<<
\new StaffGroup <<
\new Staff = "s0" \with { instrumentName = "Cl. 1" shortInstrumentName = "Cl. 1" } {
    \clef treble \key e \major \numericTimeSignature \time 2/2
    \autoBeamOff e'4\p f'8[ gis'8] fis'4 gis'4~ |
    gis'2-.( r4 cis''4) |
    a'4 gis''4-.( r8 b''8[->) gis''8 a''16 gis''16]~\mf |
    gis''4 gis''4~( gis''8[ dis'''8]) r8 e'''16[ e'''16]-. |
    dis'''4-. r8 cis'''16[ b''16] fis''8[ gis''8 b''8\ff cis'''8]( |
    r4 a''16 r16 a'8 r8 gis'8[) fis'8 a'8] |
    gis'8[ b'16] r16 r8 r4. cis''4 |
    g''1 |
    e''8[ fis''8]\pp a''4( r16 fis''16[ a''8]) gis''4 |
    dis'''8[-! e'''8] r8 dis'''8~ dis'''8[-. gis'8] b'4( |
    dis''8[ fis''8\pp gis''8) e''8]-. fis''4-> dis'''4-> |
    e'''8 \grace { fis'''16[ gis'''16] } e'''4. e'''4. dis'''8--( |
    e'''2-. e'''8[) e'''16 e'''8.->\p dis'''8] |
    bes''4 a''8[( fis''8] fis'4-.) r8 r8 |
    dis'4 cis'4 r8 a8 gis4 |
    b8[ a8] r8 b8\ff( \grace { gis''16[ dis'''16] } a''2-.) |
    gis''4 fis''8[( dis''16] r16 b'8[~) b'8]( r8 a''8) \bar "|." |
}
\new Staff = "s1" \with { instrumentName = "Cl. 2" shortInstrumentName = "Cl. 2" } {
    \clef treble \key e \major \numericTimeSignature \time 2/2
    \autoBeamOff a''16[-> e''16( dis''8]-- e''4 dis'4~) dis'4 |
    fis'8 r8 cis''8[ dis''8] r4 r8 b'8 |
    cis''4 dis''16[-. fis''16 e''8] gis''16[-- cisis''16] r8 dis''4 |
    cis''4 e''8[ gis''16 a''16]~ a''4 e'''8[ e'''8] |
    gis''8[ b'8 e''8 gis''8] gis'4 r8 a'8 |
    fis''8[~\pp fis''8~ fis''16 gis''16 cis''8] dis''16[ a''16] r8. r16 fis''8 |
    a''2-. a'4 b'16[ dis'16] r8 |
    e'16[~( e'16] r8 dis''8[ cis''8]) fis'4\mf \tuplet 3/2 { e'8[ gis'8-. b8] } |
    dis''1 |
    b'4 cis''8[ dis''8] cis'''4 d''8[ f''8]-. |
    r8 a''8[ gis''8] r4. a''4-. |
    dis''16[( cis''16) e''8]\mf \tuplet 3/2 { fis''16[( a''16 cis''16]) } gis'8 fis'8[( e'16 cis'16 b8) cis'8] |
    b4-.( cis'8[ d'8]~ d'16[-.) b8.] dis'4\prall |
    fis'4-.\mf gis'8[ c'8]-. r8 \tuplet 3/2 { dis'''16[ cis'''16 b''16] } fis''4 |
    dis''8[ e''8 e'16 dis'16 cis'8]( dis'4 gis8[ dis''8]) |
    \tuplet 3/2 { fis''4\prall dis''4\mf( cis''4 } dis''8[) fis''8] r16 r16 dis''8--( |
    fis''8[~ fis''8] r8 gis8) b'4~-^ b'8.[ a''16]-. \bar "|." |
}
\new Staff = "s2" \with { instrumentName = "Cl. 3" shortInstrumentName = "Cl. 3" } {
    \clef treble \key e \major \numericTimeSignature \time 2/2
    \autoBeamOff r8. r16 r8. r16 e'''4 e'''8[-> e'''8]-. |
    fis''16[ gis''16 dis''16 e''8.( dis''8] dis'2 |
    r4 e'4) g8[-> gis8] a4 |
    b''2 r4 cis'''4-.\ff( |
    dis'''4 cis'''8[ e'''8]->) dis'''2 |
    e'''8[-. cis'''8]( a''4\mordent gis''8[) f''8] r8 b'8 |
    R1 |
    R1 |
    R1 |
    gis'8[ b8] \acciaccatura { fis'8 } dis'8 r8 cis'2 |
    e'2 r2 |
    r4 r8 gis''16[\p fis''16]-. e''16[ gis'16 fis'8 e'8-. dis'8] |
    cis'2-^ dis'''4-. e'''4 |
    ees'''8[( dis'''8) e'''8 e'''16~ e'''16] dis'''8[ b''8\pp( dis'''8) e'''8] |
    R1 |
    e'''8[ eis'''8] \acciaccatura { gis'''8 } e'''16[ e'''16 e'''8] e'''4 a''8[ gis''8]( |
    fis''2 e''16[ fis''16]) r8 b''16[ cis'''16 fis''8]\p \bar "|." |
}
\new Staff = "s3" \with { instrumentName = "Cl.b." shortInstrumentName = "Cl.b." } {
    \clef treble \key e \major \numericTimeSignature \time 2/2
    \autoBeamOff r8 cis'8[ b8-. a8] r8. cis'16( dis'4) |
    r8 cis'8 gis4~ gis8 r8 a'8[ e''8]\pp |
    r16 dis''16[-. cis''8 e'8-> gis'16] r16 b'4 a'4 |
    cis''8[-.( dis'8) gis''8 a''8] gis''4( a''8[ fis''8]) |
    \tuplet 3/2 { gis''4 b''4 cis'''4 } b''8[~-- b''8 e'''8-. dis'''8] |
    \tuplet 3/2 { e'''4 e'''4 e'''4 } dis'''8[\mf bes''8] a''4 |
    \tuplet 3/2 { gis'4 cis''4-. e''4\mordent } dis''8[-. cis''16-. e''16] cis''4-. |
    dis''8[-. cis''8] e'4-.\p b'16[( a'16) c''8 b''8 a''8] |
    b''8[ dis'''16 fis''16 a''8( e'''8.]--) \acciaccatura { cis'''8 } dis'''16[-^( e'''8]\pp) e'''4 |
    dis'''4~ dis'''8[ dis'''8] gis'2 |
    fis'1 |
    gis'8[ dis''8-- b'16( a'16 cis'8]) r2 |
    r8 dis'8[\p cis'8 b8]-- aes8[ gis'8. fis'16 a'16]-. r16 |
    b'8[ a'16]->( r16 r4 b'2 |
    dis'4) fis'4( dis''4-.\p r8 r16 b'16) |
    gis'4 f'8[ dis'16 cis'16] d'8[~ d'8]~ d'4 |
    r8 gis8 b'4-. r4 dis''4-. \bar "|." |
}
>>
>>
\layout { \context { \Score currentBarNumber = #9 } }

____

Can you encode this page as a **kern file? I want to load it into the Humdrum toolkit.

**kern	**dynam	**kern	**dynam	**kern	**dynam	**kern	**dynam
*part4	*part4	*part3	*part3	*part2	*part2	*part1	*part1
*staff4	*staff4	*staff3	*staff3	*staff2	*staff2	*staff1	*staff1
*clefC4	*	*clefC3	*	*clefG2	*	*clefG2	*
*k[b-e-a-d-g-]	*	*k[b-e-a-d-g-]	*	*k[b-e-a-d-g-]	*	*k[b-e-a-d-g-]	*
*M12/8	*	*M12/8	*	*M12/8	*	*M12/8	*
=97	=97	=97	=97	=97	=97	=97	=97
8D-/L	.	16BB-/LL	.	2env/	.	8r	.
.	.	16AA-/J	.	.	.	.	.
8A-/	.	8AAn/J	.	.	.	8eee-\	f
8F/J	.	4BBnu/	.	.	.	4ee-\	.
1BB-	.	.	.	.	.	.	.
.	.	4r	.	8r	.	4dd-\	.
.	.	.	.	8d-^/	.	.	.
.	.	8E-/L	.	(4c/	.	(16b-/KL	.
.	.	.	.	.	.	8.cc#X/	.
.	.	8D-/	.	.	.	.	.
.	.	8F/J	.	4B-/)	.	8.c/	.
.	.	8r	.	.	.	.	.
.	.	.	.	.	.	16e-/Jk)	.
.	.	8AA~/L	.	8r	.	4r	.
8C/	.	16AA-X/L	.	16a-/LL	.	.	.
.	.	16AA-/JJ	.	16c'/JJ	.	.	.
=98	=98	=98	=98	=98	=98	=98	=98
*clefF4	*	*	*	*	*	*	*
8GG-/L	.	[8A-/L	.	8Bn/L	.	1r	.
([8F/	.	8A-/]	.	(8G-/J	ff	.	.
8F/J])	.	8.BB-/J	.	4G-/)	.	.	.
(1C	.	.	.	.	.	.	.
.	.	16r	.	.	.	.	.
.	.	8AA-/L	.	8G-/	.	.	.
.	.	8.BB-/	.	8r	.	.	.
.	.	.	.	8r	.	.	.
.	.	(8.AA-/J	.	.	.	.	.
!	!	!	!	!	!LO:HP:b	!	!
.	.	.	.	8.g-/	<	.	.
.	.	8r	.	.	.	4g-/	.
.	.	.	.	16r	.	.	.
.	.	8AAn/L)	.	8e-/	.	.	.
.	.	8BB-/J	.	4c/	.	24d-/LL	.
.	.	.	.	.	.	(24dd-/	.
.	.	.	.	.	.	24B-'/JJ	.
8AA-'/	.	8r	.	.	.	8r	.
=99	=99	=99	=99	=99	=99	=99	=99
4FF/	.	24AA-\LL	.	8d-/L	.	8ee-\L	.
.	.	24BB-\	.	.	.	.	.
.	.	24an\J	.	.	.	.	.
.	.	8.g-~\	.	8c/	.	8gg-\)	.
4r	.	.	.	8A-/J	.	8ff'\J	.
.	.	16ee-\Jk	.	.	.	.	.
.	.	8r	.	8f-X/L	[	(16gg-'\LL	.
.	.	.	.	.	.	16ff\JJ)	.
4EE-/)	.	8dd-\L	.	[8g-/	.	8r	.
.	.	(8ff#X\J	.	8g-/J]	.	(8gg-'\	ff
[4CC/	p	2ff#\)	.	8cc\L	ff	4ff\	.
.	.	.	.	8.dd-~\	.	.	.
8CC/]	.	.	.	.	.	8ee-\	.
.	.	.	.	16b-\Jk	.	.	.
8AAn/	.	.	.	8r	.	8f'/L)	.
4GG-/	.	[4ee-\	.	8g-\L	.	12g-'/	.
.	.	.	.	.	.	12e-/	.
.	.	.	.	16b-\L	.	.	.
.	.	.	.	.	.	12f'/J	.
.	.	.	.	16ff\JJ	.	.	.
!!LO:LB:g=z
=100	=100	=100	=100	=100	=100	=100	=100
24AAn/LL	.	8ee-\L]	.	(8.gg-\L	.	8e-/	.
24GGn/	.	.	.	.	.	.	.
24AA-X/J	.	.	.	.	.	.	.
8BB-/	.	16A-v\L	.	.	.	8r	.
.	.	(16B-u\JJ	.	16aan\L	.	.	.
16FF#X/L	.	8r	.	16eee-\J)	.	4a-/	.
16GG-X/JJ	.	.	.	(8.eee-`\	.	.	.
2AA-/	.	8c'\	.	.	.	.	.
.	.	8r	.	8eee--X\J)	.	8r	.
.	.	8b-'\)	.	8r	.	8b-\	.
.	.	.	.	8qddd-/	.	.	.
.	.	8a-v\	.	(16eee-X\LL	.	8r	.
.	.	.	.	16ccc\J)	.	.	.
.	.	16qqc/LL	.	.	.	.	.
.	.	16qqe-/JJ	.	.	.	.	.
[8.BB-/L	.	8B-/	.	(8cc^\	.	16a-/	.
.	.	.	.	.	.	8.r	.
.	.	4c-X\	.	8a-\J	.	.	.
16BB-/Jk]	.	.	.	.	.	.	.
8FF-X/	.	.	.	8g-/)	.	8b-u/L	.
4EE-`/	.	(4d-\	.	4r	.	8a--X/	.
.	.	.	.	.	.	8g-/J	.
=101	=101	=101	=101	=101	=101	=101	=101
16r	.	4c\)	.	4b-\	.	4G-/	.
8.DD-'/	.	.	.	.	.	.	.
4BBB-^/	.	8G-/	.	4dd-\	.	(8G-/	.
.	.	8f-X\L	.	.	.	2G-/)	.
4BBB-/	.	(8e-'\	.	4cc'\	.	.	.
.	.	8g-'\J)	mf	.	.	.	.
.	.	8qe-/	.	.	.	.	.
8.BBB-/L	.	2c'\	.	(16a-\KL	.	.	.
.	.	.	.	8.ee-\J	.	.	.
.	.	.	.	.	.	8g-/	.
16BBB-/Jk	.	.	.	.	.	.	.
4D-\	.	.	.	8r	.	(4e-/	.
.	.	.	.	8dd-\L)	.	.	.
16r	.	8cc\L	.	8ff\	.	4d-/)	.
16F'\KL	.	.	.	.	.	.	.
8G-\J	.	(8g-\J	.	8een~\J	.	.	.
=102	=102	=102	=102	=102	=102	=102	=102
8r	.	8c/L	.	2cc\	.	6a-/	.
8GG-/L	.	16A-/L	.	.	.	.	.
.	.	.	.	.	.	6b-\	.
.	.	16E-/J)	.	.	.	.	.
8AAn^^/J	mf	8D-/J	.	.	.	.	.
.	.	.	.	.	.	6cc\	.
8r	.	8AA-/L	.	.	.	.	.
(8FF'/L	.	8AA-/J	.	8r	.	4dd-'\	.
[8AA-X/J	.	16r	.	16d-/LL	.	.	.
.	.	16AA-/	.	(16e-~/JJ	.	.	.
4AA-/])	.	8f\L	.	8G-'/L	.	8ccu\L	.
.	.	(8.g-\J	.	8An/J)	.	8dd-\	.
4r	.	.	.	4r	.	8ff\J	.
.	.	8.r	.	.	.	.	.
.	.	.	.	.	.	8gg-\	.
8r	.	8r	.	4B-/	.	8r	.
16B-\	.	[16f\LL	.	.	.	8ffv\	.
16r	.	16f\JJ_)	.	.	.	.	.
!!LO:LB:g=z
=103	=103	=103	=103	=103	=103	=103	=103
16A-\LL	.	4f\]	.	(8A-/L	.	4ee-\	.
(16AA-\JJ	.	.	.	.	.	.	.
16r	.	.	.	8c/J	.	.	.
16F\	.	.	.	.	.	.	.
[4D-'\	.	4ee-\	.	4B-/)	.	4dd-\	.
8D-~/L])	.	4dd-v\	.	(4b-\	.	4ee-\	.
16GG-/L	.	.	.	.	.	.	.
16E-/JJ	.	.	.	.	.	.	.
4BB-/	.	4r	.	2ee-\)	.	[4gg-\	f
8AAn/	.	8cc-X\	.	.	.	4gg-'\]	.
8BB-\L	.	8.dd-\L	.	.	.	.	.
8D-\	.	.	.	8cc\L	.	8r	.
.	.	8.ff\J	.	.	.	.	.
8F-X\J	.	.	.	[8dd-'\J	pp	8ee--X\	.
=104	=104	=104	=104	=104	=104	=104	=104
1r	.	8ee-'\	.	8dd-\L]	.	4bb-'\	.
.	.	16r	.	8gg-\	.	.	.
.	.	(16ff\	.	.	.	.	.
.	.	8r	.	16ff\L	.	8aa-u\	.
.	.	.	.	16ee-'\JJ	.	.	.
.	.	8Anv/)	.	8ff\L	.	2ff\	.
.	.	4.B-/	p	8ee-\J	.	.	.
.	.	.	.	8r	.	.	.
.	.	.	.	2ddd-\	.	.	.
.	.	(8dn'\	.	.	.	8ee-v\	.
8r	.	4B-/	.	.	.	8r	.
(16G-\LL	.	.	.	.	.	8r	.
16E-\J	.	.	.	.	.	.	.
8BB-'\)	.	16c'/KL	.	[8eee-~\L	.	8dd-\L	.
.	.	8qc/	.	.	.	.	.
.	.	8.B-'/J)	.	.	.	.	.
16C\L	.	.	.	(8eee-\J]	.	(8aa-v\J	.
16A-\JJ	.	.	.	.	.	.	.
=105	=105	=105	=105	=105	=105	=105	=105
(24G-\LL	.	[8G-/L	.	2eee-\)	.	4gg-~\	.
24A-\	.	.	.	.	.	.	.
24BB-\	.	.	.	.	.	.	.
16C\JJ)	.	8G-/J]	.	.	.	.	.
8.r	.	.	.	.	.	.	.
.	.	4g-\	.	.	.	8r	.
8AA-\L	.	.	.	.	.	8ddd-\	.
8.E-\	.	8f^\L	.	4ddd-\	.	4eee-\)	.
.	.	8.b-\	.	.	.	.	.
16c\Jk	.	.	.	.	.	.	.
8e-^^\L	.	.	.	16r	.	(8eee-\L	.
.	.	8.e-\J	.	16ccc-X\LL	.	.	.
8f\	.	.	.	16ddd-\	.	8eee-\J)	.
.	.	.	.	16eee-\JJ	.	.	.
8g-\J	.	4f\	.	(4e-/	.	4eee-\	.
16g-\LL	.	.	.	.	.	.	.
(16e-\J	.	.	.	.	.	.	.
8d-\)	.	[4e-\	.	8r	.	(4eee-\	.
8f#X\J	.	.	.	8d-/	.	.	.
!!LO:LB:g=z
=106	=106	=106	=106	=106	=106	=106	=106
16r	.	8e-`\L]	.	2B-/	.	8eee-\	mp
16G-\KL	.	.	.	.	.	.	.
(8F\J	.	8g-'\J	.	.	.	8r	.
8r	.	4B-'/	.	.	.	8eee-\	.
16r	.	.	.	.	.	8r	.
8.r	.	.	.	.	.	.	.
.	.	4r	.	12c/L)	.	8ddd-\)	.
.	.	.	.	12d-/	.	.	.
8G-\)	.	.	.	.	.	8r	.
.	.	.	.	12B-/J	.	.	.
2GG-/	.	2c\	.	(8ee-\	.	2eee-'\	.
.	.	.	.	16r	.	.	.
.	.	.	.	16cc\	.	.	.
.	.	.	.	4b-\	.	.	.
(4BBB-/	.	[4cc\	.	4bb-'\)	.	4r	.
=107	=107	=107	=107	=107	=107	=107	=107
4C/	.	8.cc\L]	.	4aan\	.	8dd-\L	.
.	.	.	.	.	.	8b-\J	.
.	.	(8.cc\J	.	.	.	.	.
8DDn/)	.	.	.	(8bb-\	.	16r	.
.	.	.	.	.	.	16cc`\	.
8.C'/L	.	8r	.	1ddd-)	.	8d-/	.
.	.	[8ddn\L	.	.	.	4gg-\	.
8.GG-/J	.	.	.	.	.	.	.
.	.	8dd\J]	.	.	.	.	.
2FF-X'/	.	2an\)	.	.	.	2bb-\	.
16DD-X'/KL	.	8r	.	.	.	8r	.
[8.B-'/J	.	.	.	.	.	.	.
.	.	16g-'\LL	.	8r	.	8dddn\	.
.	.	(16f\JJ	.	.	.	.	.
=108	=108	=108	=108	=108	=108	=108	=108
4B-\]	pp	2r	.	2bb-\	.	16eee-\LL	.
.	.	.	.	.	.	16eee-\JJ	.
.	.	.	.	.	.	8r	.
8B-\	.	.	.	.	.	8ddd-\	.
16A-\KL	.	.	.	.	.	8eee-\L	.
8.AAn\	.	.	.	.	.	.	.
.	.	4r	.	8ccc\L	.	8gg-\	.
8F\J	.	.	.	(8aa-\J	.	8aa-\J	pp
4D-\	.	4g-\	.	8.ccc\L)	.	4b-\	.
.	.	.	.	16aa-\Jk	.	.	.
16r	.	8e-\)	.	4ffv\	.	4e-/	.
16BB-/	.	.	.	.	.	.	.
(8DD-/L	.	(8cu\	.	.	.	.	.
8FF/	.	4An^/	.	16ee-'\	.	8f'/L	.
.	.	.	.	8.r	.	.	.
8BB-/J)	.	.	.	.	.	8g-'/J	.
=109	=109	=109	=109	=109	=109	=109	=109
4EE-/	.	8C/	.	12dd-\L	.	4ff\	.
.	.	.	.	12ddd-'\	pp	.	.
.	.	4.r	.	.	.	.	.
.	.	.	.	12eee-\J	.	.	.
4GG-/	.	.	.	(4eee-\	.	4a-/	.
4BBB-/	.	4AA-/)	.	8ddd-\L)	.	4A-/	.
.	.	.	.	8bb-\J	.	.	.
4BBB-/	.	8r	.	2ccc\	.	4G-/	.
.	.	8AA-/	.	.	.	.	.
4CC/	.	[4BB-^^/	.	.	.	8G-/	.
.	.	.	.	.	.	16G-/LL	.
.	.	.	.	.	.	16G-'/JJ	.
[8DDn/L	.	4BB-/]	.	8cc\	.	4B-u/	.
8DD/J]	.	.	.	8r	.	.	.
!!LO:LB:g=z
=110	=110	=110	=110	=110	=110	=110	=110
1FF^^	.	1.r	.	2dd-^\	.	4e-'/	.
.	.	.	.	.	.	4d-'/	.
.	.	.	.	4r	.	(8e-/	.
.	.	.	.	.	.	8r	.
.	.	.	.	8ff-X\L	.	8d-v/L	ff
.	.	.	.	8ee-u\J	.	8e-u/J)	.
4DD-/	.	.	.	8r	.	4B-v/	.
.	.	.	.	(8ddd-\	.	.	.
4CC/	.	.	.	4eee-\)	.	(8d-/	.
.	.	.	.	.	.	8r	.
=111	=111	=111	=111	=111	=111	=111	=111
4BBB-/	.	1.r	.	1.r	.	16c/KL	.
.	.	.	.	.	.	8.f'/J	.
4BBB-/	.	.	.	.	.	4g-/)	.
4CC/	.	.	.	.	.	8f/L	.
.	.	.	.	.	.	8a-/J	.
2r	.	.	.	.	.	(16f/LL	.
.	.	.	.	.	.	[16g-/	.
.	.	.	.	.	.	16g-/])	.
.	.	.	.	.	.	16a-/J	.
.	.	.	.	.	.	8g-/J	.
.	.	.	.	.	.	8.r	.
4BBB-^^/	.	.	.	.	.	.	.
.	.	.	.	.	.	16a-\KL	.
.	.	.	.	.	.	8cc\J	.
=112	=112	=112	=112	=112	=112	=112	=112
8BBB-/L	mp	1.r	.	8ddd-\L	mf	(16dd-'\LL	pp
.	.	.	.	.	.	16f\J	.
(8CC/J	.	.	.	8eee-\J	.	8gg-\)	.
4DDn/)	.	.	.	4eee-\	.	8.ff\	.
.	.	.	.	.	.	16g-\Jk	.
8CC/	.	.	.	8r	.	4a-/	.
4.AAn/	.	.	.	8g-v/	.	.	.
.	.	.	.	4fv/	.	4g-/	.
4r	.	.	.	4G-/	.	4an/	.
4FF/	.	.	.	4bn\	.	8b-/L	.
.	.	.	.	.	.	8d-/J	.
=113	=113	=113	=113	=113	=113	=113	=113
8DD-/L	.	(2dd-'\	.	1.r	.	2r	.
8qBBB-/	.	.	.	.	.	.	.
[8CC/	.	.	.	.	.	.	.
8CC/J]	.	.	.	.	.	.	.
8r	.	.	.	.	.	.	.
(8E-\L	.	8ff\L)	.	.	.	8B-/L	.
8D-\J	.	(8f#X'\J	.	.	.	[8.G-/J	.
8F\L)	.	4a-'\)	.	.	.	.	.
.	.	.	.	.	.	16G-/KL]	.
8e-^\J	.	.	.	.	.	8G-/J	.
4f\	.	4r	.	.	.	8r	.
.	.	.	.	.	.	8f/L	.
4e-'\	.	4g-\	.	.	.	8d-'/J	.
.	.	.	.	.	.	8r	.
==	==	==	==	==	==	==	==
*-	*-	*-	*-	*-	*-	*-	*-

____

_Task requirements:_
Pull out each line of the material above that contains the string "kern". Case counts.

_Result for this exercise:_
Can you encode this page as a **kern file? I want to load it into the Humdrum toolkit.
**kern	**dynam	**kern	**dynam	**kern	**dynam	**kern	**dynam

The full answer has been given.